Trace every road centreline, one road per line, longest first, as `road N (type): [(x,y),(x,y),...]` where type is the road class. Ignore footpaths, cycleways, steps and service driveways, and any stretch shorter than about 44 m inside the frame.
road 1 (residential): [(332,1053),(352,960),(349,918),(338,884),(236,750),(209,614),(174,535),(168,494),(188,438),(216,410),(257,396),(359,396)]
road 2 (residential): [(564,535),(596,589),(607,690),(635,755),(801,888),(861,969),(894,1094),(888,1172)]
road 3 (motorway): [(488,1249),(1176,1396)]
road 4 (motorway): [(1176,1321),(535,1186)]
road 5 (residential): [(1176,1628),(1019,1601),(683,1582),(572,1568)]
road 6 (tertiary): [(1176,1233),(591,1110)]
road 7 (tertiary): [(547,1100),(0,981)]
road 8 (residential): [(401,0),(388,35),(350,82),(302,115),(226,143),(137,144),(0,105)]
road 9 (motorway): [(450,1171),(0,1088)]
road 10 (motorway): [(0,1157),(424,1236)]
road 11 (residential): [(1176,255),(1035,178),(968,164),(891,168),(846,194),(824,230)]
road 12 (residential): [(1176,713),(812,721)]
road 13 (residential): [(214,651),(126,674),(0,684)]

▶ **What is being asked**: Copy each line of the material exactly as written.

▶ **Result for this exercise**:
Trace every road centreline, one road per line, longest first, as `road N (type): [(x,y),(x,y),...]` where type is the road class. Ignore footpaths, cycleways, steps and service driveways, and any stretch shorter than about 44 m inside the frame.
road 1 (residential): [(332,1053),(352,960),(349,918),(338,884),(236,750),(209,614),(174,535),(168,494),(188,438),(216,410),(257,396),(359,396)]
road 2 (residential): [(564,535),(596,589),(607,690),(635,755),(801,888),(861,969),(894,1094),(888,1172)]
road 3 (motorway): [(488,1249),(1176,1396)]
road 4 (motorway): [(1176,1321),(535,1186)]
road 5 (residential): [(1176,1628),(1019,1601),(683,1582),(572,1568)]
road 6 (tertiary): [(1176,1233),(591,1110)]
road 7 (tertiary): [(547,1100),(0,981)]
road 8 (residential): [(401,0),(388,35),(350,82),(302,115),(226,143),(137,144),(0,105)]
road 9 (motorway): [(450,1171),(0,1088)]
road 10 (motorway): [(0,1157),(424,1236)]
road 11 (residential): [(1176,255),(1035,178),(968,164),(891,168),(846,194),(824,230)]
road 12 (residential): [(1176,713),(812,721)]
road 13 (residential): [(214,651),(126,674),(0,684)]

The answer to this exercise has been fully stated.